◆ WHAT THE TASK REQUIRES ◆
Every entry below should be transcribed exactly; pictures stay out of the copy.

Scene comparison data

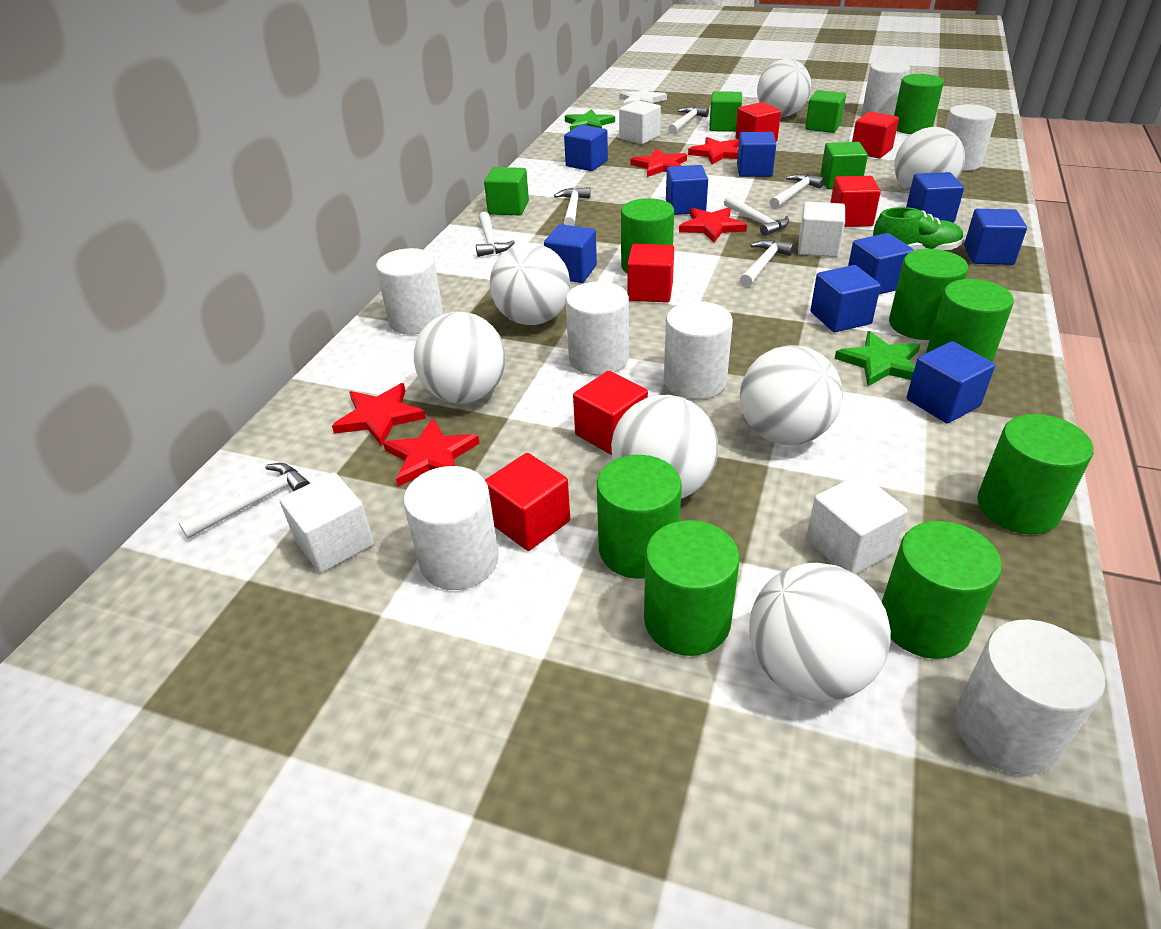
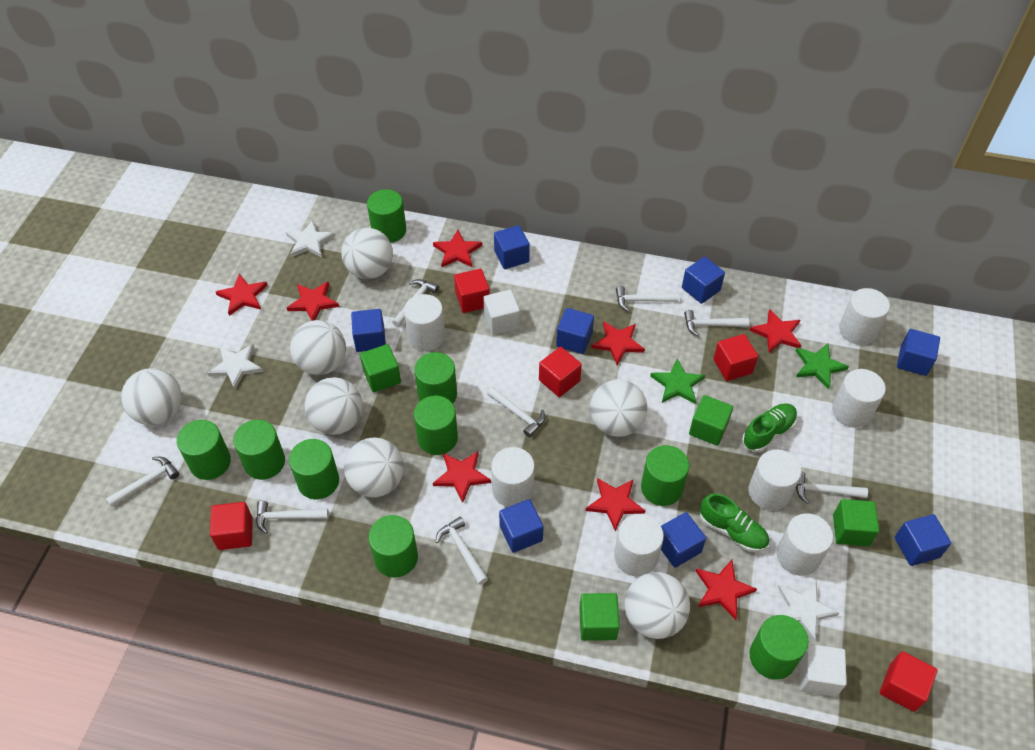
blue cube: 9 -> 8
green cylinder: 8 -> 9
green shoe: 1 -> 2
red cube: 6 -> 5
red star: 5 -> 8
white cube: 4 -> 2
white hammer: 7 -> 8
white star: 1 -> 3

◆ SOLUTION TO THIS EXERCISE ◆
blue cube: 9 -> 8
green cylinder: 8 -> 9
green shoe: 1 -> 2
red cube: 6 -> 5
red star: 5 -> 8
white cube: 4 -> 2
white hammer: 7 -> 8
white star: 1 -> 3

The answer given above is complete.